Assignment: The reply should consist of one number, which is how many lines in the material below contain "none".

Data for review:

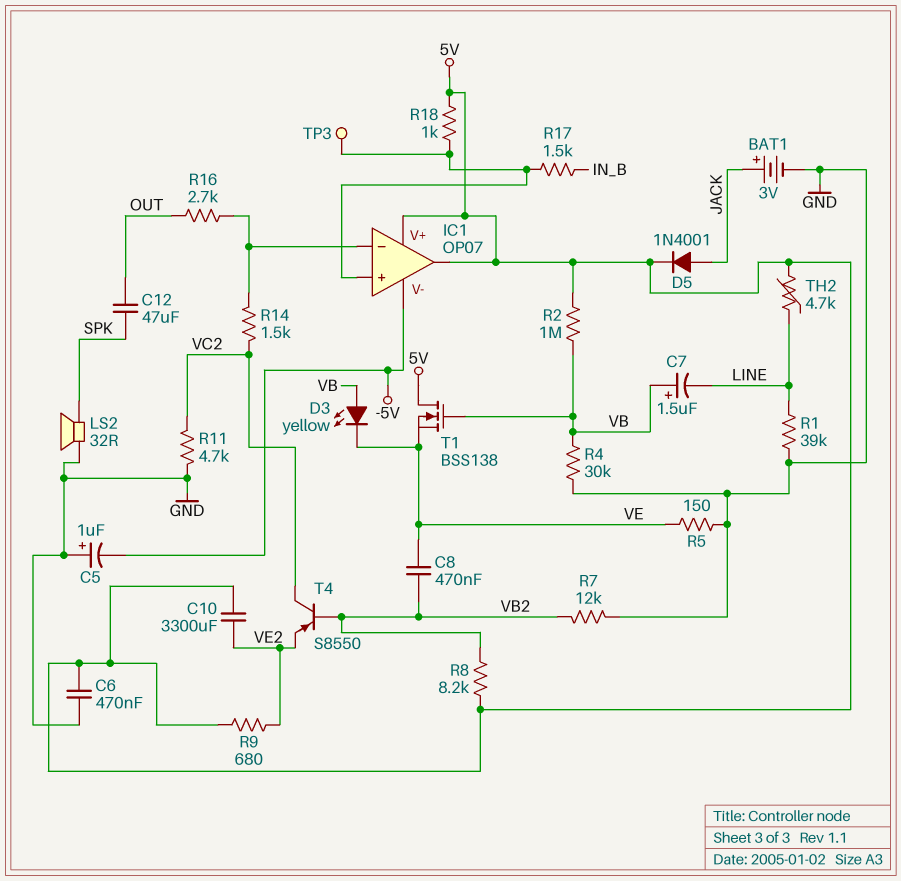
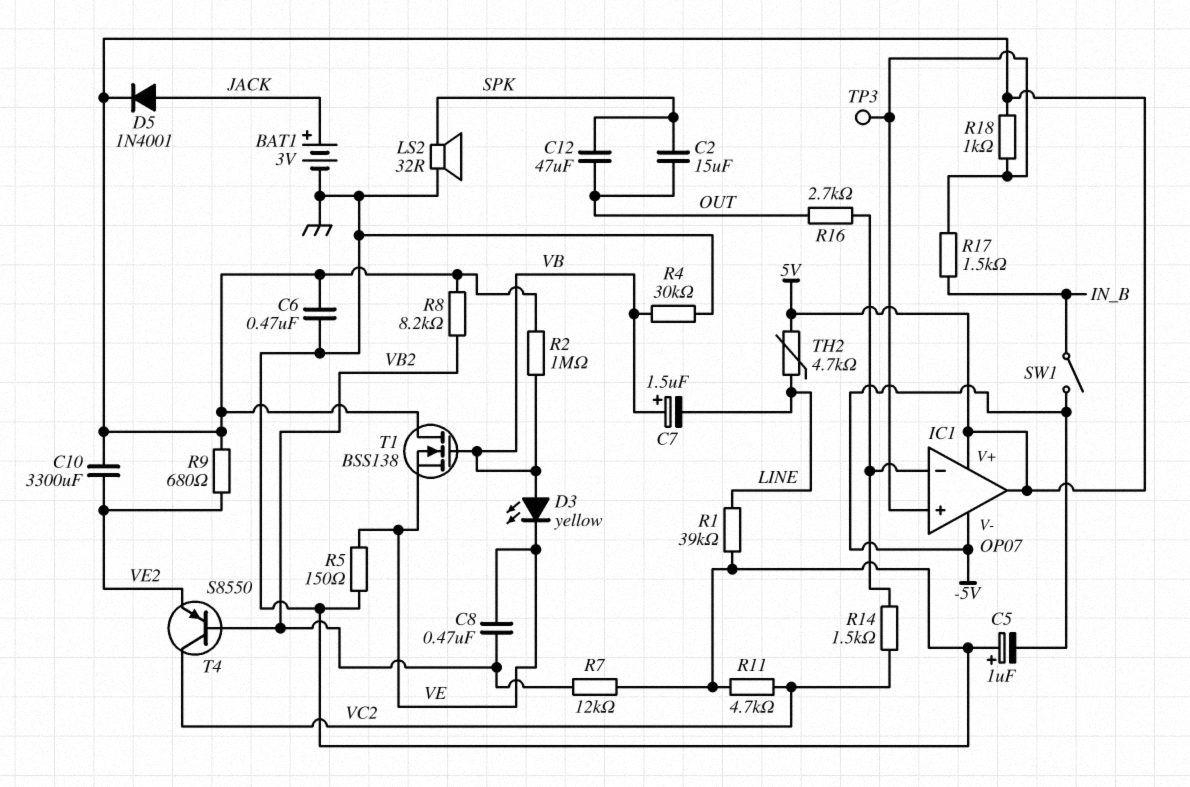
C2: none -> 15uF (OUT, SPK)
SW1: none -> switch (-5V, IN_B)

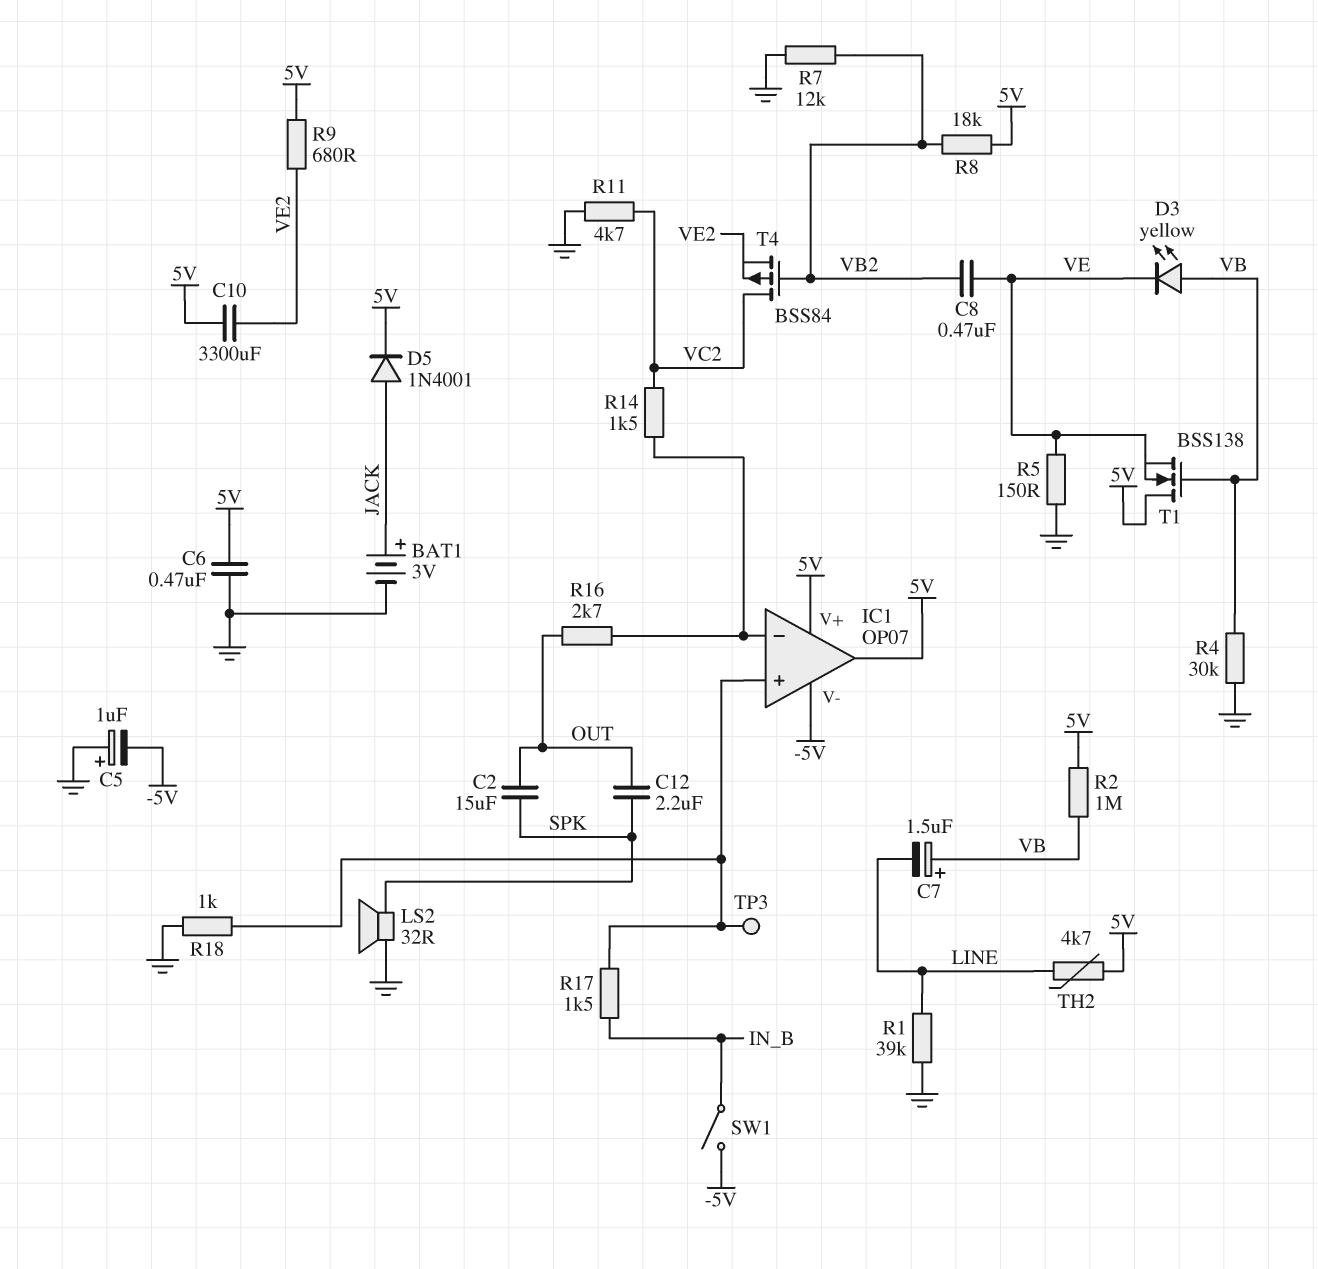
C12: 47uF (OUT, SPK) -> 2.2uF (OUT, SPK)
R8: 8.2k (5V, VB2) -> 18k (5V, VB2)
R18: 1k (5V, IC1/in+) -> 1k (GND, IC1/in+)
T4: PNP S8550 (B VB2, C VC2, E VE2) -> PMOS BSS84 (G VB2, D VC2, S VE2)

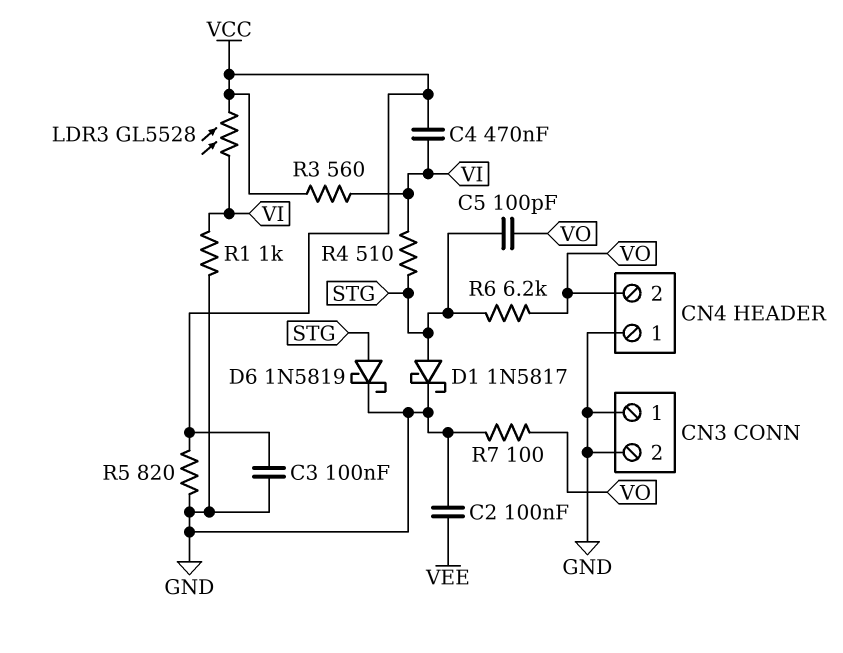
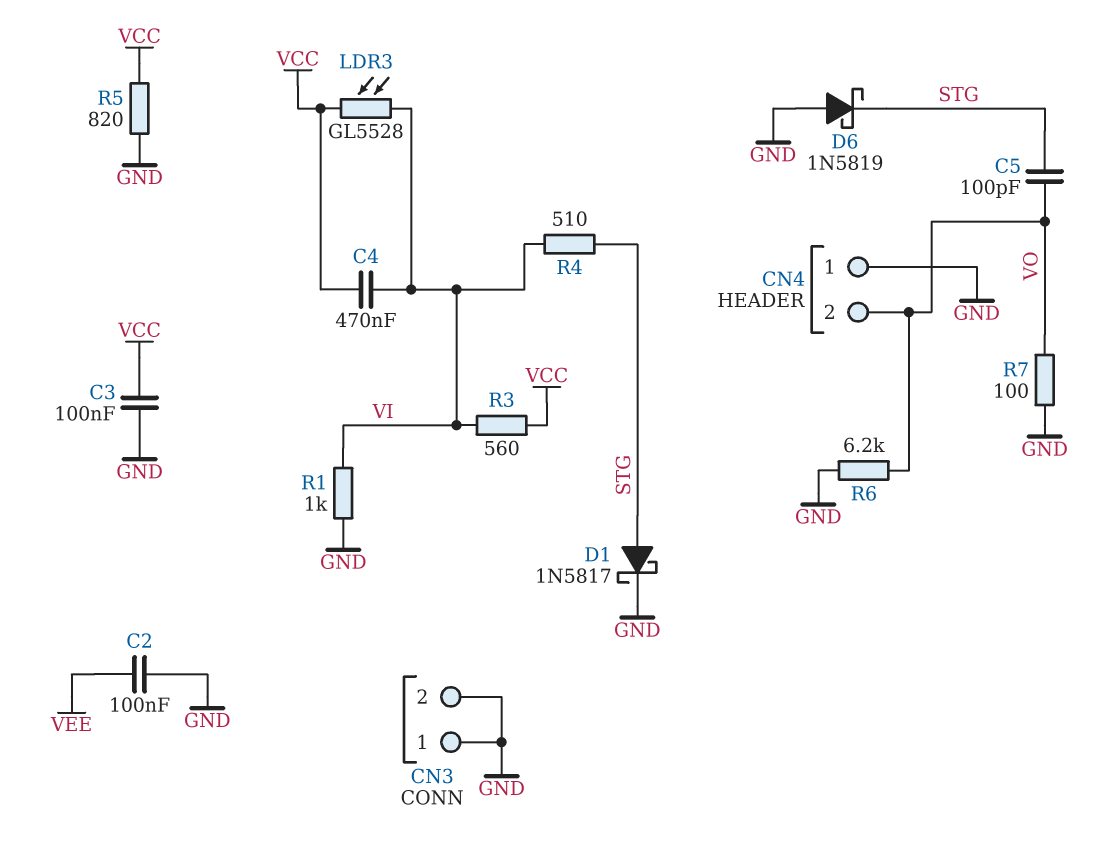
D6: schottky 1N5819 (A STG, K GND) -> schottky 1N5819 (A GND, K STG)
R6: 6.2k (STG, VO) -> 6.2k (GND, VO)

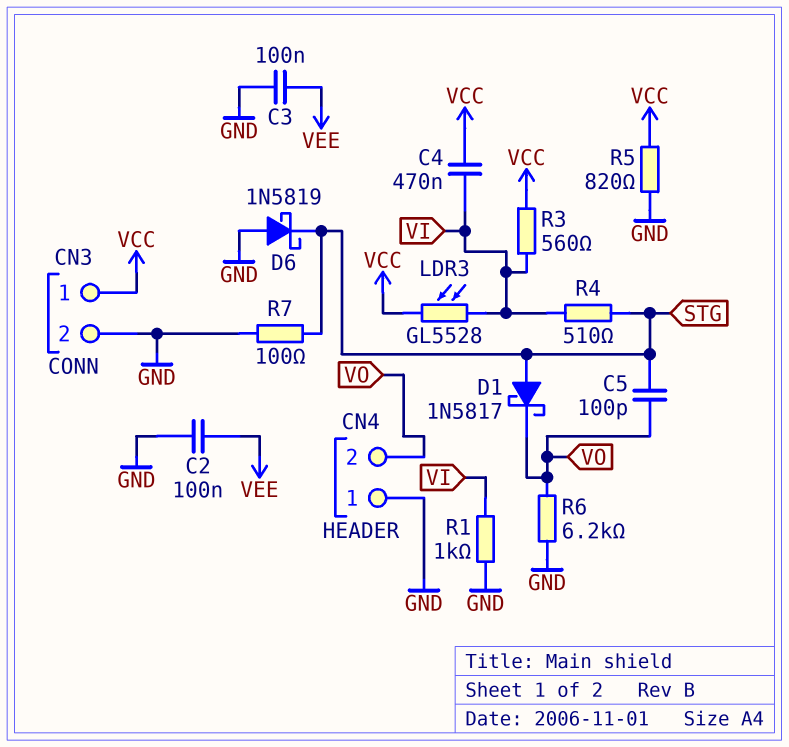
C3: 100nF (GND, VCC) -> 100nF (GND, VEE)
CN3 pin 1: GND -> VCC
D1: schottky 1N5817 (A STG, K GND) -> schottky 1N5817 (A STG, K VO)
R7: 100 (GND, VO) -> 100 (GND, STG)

Solution to this problem: 2